## Activity:
List all lines of the data that include the string "VBUS".

## Entries shown:
[Start of Attachment]

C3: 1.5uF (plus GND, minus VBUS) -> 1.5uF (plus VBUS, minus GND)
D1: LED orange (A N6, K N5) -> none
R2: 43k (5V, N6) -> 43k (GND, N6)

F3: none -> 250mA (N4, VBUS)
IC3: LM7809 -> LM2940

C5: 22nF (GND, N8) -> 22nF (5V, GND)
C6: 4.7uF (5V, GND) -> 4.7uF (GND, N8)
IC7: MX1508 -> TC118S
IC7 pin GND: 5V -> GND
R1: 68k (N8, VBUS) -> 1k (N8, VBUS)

[End of Attachment]
[Start of Attachment]

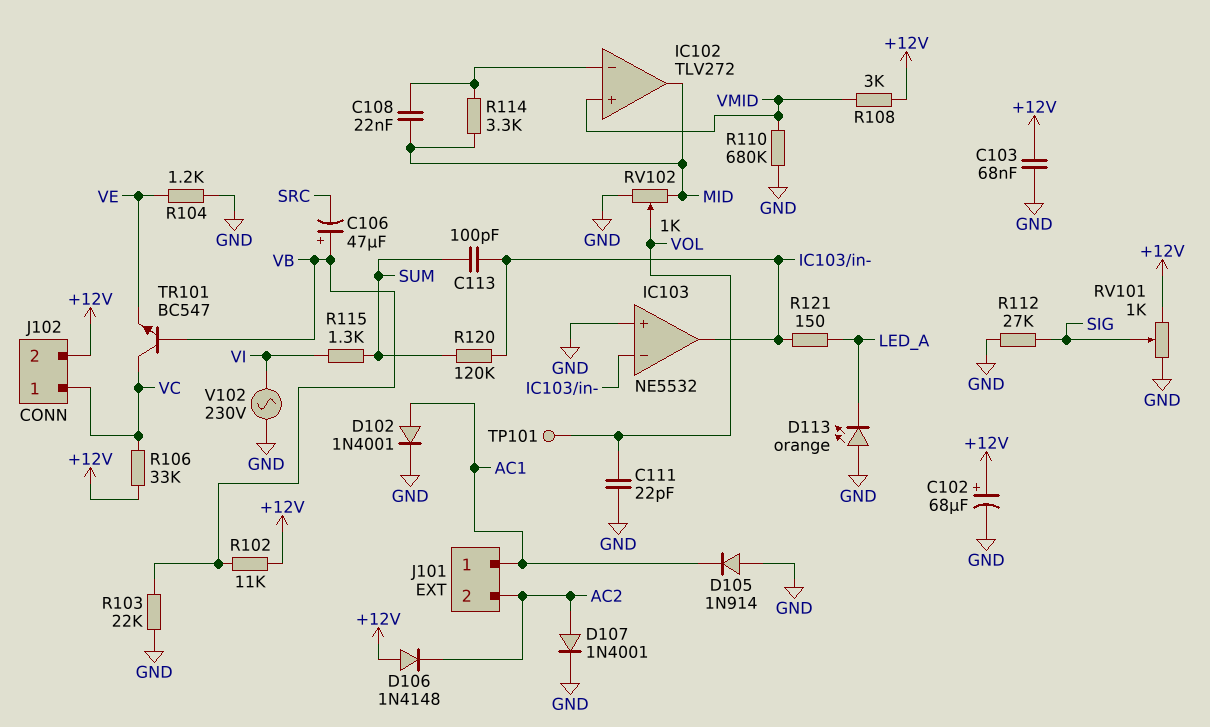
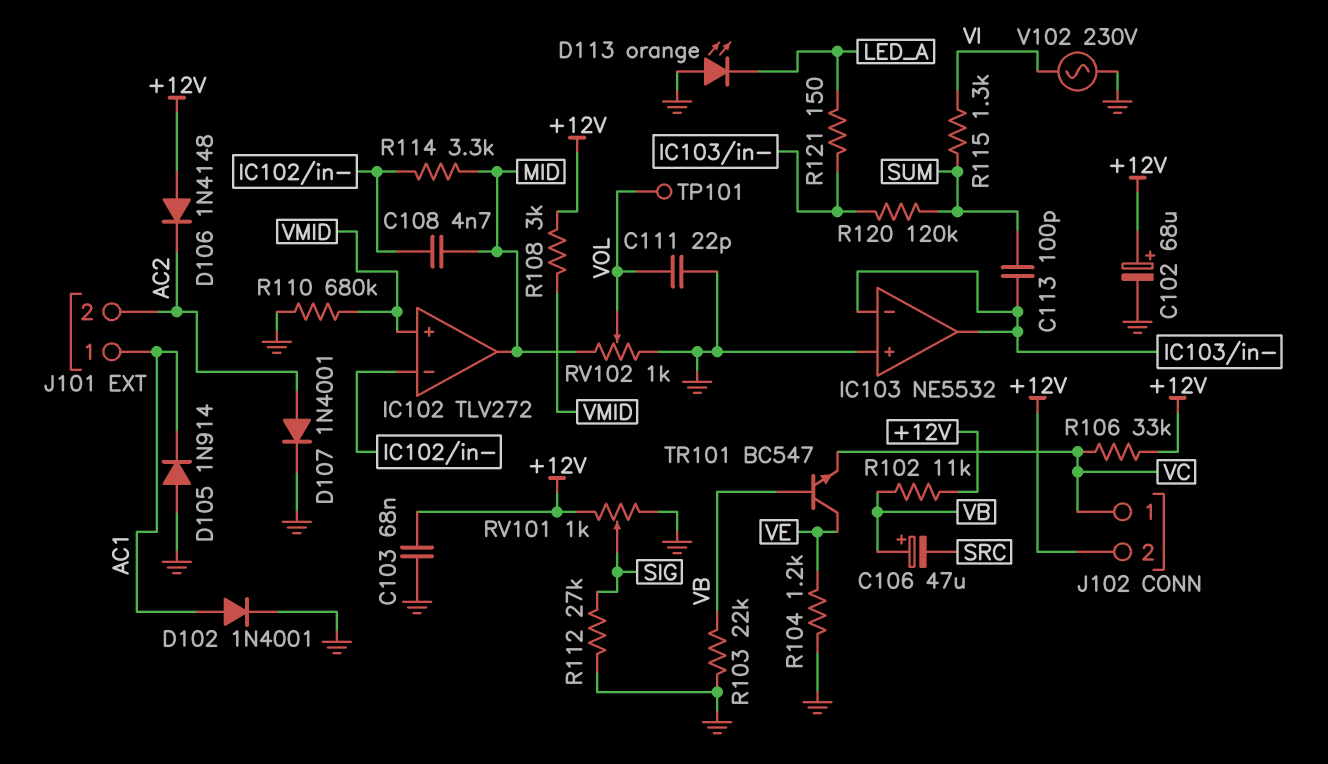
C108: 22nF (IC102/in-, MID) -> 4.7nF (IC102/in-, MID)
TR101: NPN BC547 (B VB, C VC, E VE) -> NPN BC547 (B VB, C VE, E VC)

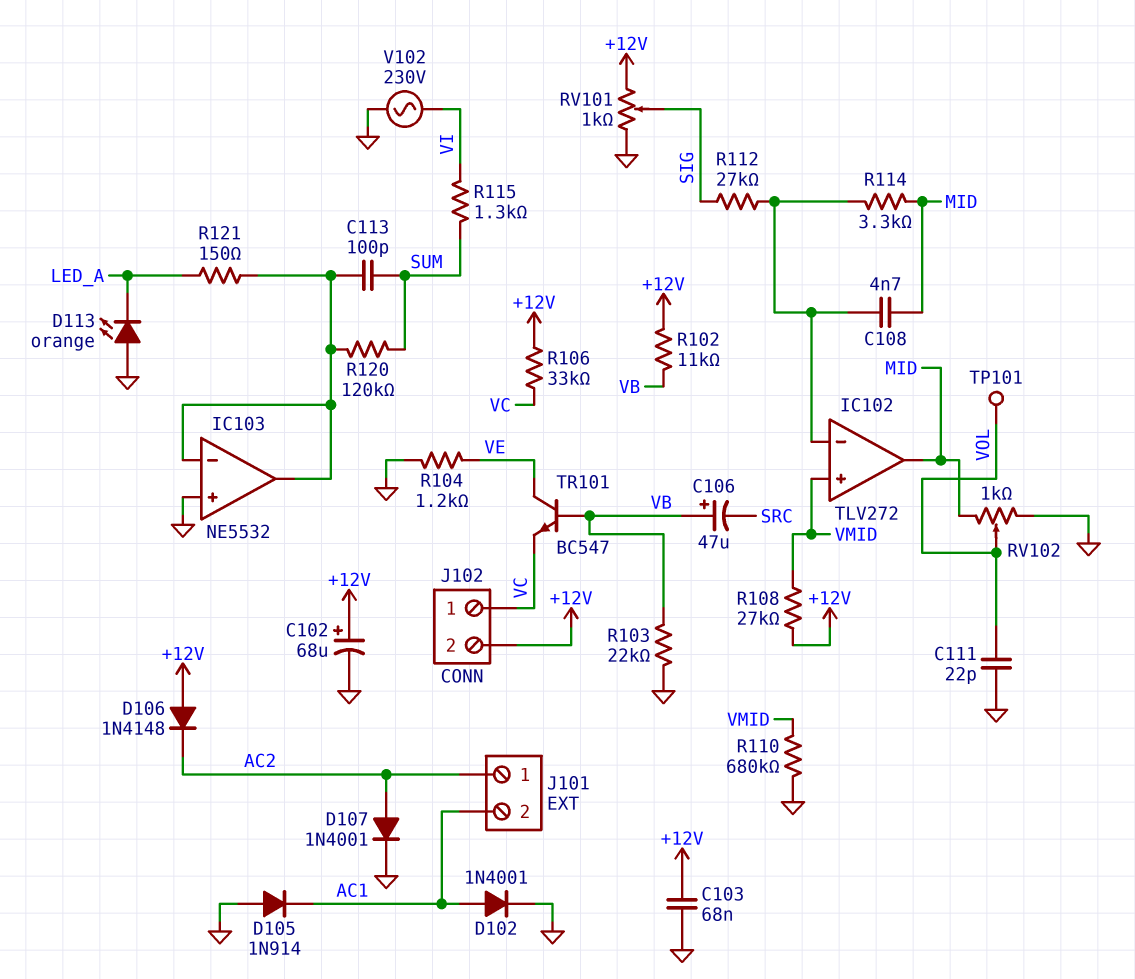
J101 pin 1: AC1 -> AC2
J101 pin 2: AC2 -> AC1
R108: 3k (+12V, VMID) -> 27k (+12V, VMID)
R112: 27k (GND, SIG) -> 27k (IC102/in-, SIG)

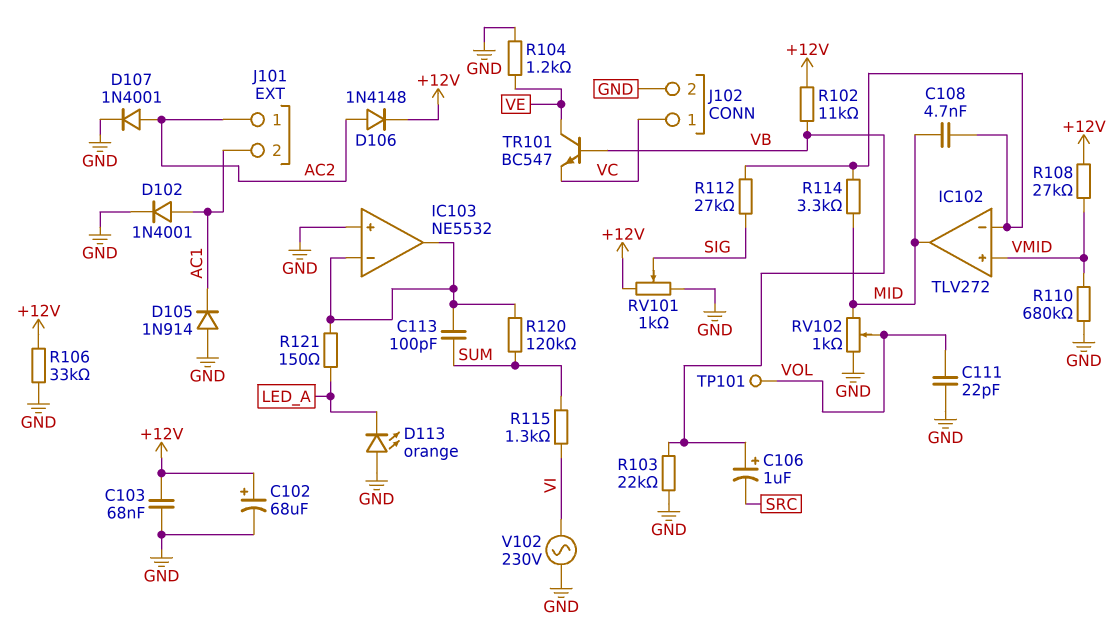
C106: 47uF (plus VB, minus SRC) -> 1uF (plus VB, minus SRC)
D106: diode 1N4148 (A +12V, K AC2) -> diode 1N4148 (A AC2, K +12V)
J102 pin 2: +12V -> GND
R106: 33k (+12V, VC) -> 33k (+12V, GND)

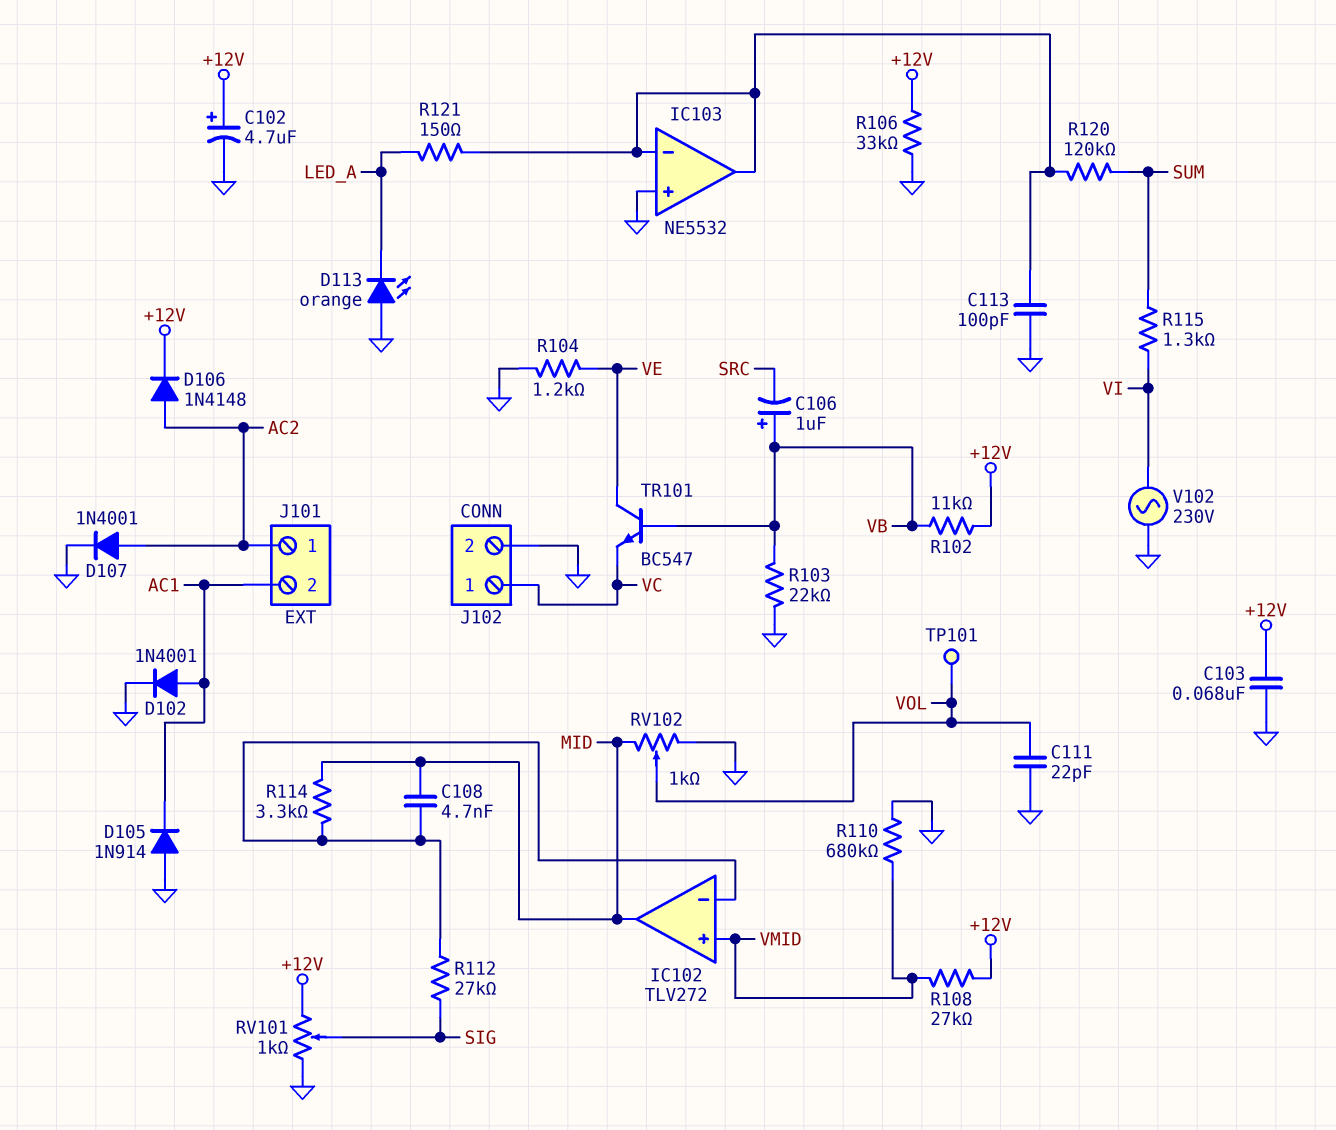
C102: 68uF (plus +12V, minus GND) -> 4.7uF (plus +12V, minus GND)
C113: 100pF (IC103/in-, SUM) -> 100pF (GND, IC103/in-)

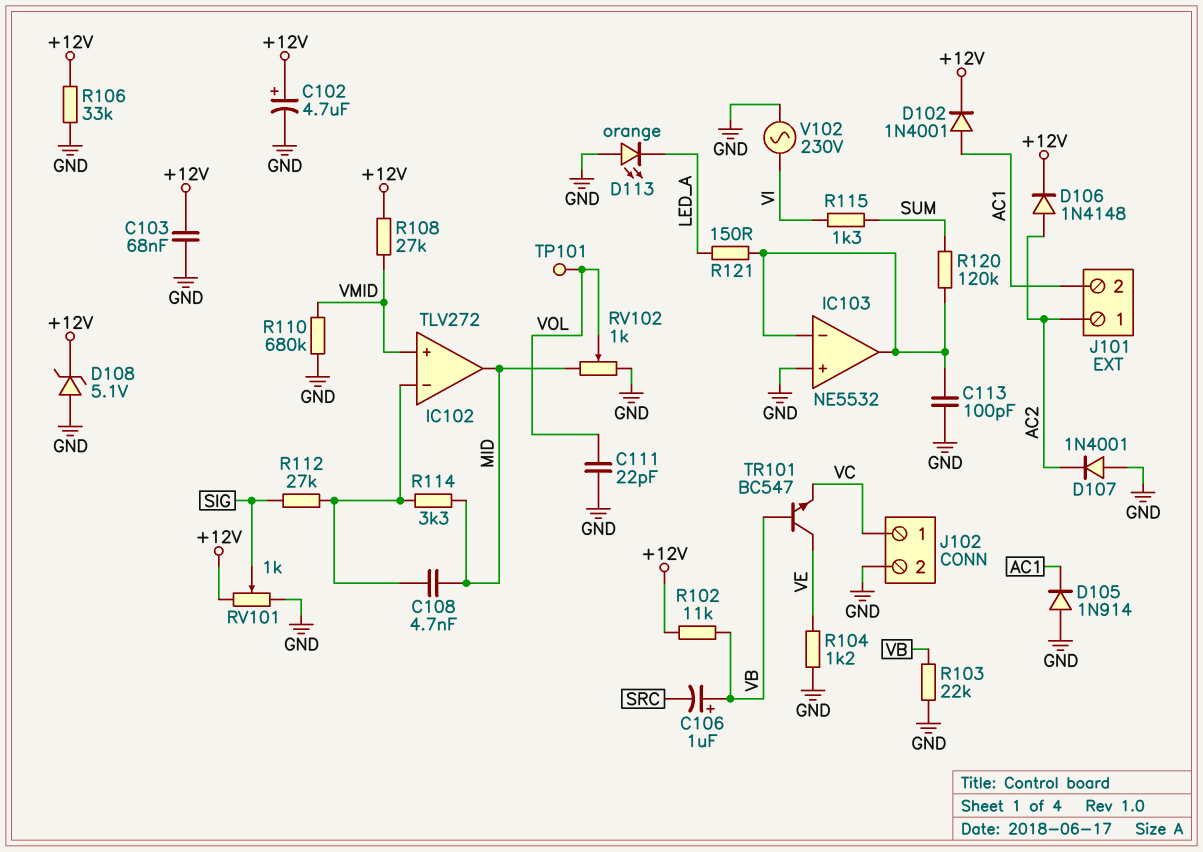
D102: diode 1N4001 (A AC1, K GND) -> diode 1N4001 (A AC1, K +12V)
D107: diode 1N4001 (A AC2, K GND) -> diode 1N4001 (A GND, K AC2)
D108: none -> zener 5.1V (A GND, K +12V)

[End of Attachment]

## Result:
C3: 1.5uF (plus GND, minus VBUS) -> 1.5uF (plus VBUS, minus GND)
F3: none -> 250mA (N4, VBUS)
R1: 68k (N8, VBUS) -> 1k (N8, VBUS)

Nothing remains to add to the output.